WORK ORDER
Show every line of the data below that includes the word "VEXT".

Segment Start: DATA

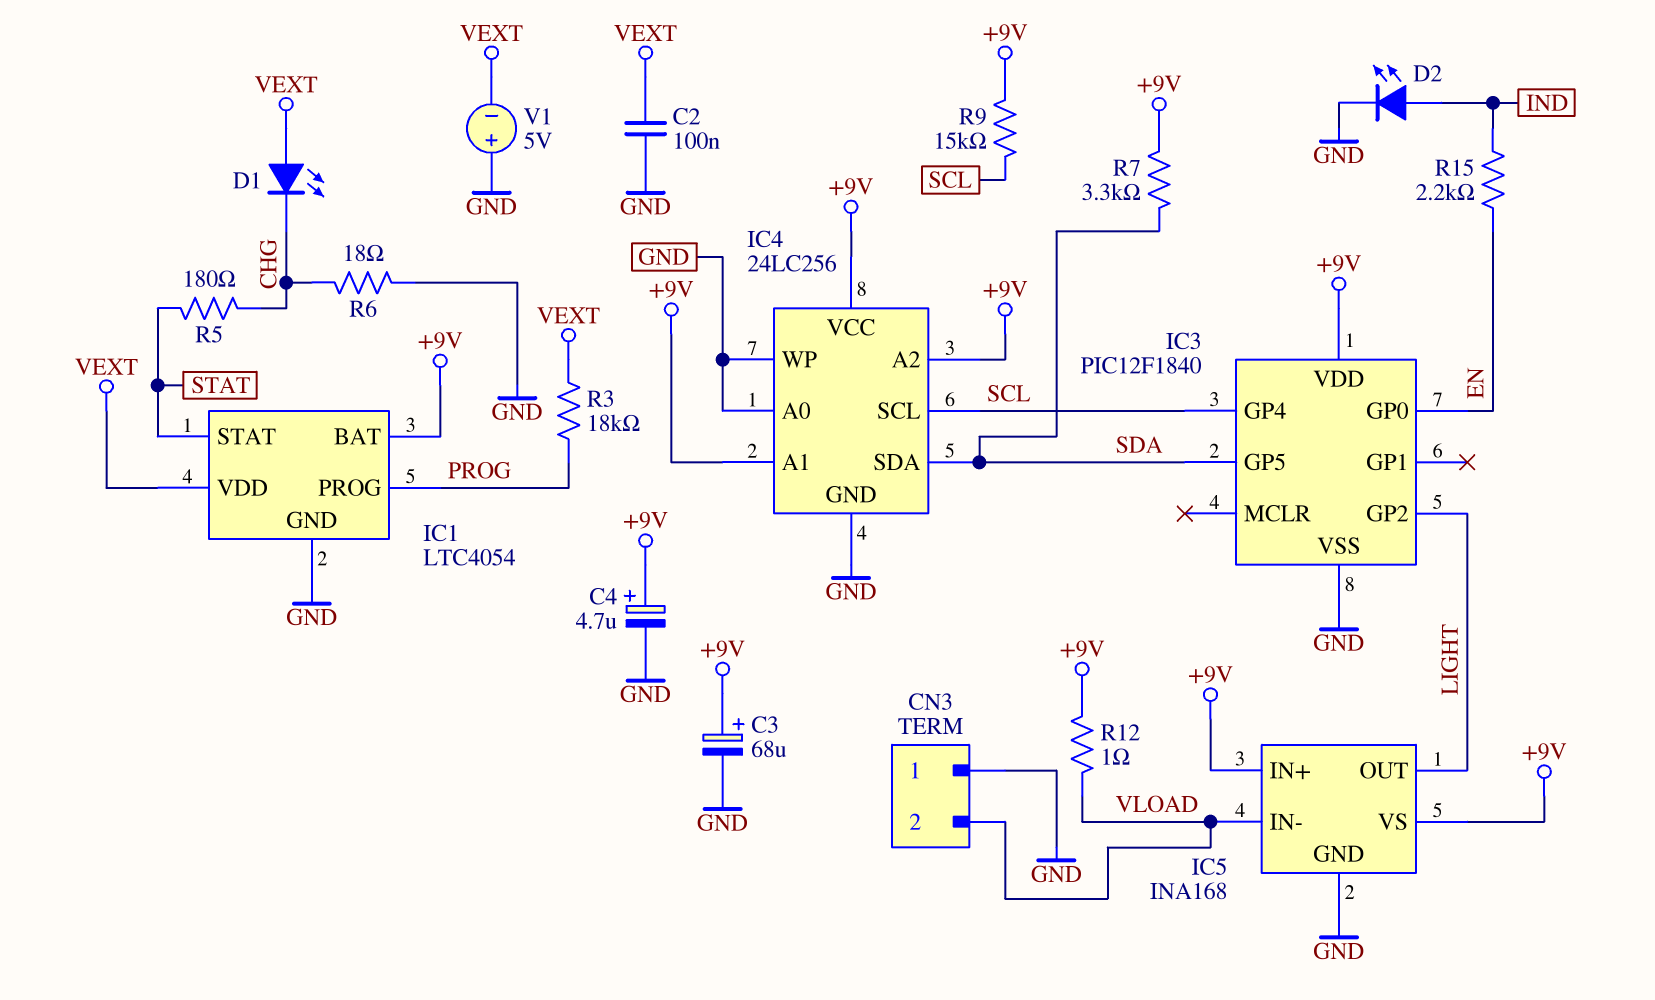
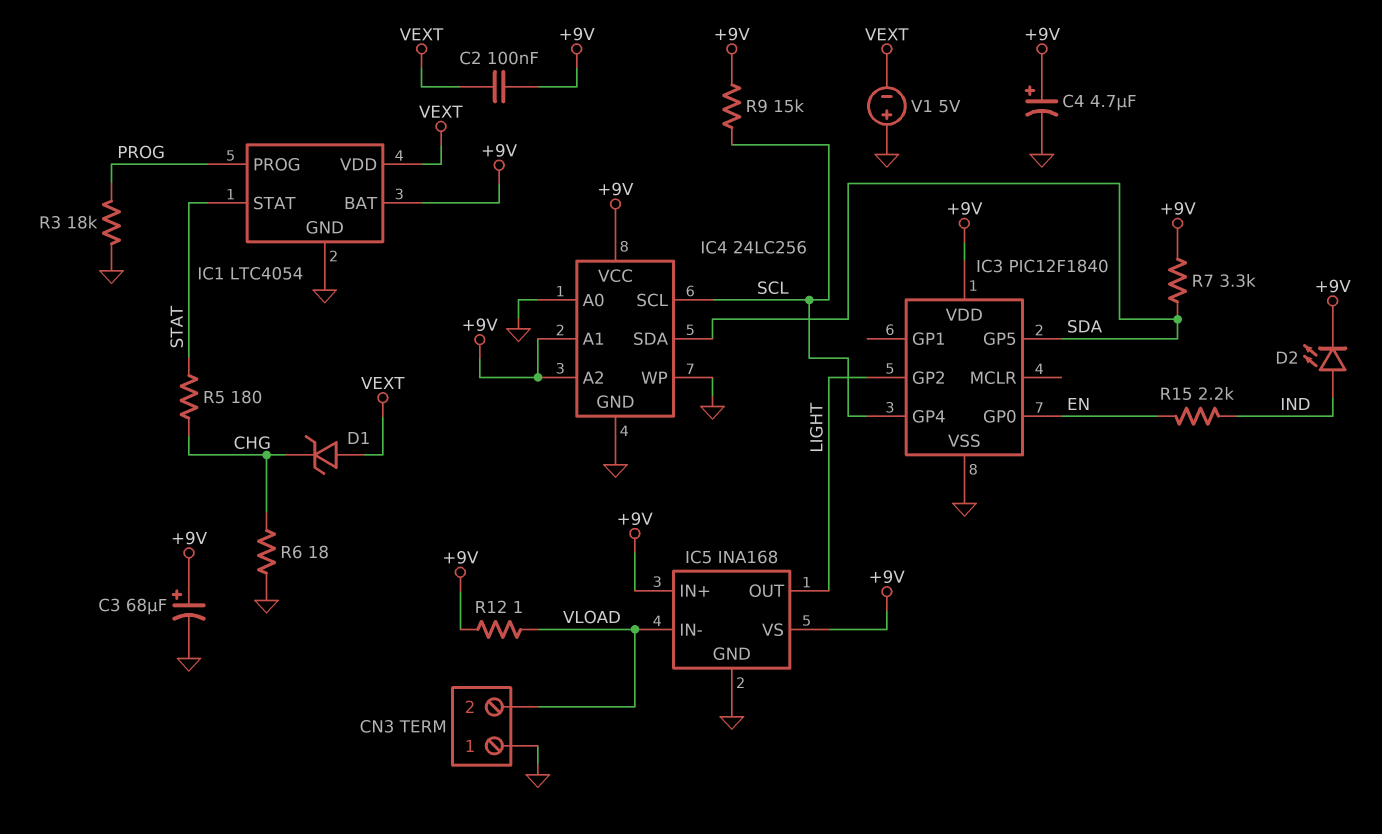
C2: 100nF (GND, VEXT) -> 100nF (+9V, VEXT)
D1: LED (A VEXT, K CHG) -> zener (A VEXT, K CHG)
D2: LED (A IND, K GND) -> LED (A IND, K +9V)
R3: 18k (PROG, VEXT) -> 18k (GND, PROG)

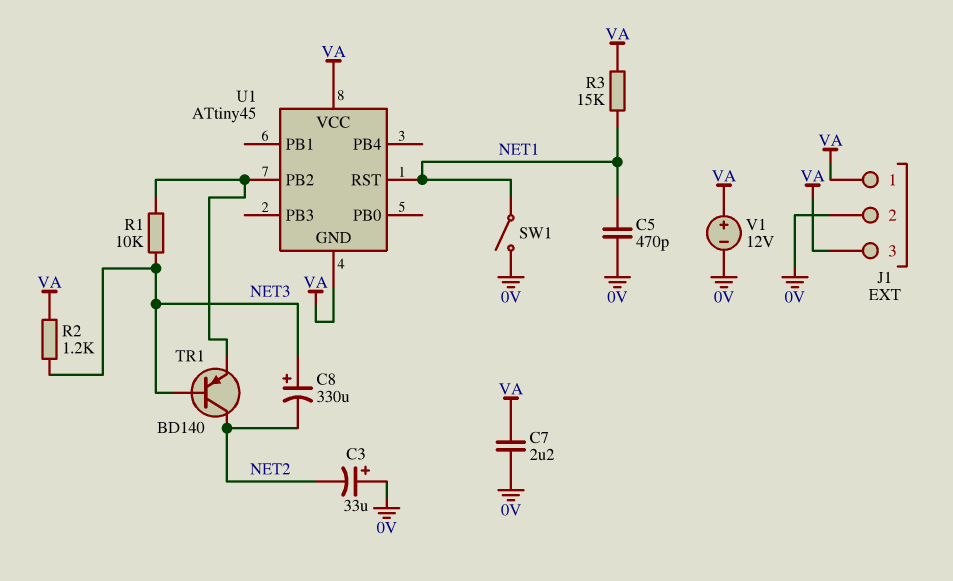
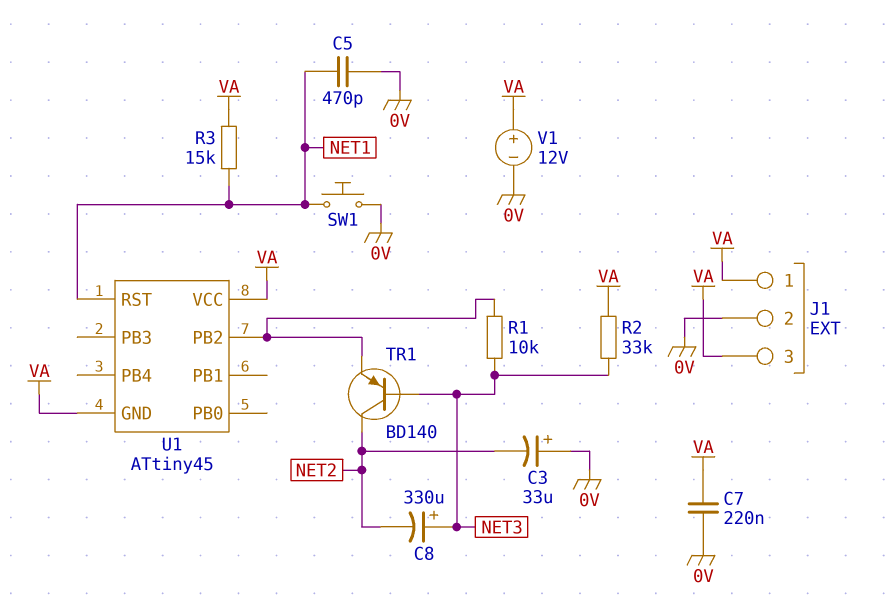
C7: 2.2uF (0V, VA) -> 220nF (0V, VA)
R2: 1.2k (NET3, VA) -> 33k (NET3, VA)
SW1: switch (0V, NET1) -> button (0V, NET1)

Segment End: DATA

SOLUTION FOR THIS PROBLEM
C2: 100nF (GND, VEXT) -> 100nF (+9V, VEXT)
D1: LED (A VEXT, K CHG) -> zener (A VEXT, K CHG)
R3: 18k (PROG, VEXT) -> 18k (GND, PROG)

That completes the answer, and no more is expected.